#### [Required action]
Pull out each line of the records holding the string "shoe".

#### [Available data]
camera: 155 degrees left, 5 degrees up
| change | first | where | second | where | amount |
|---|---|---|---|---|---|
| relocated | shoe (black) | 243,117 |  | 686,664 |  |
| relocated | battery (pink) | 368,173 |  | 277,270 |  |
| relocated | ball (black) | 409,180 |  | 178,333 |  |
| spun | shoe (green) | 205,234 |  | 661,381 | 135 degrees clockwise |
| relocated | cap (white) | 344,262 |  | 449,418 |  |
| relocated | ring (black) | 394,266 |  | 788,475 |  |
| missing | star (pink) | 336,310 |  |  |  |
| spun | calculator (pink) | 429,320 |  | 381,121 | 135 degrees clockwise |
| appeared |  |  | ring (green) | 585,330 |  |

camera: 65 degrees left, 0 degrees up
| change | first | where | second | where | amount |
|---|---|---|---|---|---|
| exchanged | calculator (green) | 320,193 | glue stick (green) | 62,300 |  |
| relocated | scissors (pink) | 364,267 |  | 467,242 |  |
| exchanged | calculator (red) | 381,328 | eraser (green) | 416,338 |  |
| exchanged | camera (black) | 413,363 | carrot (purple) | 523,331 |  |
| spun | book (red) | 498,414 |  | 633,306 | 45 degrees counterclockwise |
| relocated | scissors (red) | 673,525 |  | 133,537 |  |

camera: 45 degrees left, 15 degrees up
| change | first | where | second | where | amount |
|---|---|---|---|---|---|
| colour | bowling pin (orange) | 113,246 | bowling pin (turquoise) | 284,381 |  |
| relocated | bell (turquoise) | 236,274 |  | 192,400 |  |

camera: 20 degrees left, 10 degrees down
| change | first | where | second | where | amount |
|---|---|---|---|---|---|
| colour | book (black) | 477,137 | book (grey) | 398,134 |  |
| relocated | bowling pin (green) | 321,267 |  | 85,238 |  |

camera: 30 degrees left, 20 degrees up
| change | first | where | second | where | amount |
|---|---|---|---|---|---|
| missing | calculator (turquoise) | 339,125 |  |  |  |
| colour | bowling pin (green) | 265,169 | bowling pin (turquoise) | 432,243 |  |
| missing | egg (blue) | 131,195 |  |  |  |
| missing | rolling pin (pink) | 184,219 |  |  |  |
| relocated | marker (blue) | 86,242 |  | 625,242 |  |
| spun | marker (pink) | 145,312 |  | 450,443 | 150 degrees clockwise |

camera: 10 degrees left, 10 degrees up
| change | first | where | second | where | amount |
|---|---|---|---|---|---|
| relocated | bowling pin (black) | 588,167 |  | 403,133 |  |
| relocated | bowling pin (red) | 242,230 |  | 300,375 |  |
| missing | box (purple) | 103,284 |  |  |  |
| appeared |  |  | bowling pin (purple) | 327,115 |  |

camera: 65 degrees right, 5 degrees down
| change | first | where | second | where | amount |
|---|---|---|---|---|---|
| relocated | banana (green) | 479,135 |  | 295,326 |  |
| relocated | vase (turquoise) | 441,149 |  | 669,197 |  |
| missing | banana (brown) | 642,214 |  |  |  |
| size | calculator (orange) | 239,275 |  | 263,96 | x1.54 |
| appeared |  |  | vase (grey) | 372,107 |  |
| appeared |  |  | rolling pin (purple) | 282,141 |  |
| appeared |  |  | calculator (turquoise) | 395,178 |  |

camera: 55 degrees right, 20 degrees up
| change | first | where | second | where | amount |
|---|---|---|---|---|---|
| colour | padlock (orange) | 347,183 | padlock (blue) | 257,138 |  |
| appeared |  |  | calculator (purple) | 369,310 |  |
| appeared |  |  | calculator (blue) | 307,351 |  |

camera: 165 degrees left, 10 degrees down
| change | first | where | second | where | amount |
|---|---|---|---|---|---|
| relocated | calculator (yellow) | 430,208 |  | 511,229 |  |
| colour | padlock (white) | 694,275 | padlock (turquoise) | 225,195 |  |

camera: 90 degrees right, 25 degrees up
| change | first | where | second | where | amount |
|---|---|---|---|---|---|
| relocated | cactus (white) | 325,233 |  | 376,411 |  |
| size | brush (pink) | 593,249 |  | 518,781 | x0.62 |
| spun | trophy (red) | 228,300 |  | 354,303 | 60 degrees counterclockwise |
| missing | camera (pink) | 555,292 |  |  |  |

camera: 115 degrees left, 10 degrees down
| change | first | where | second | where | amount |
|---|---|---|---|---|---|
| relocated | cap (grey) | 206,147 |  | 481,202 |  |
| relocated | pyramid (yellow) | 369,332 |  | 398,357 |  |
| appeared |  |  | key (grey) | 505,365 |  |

#### [Output of the task]
| relocated | shoe (black) | 243,117 |  | 686,664 |  |
| spun | shoe (green) | 205,234 |  | 661,381 | 135 degrees clockwise |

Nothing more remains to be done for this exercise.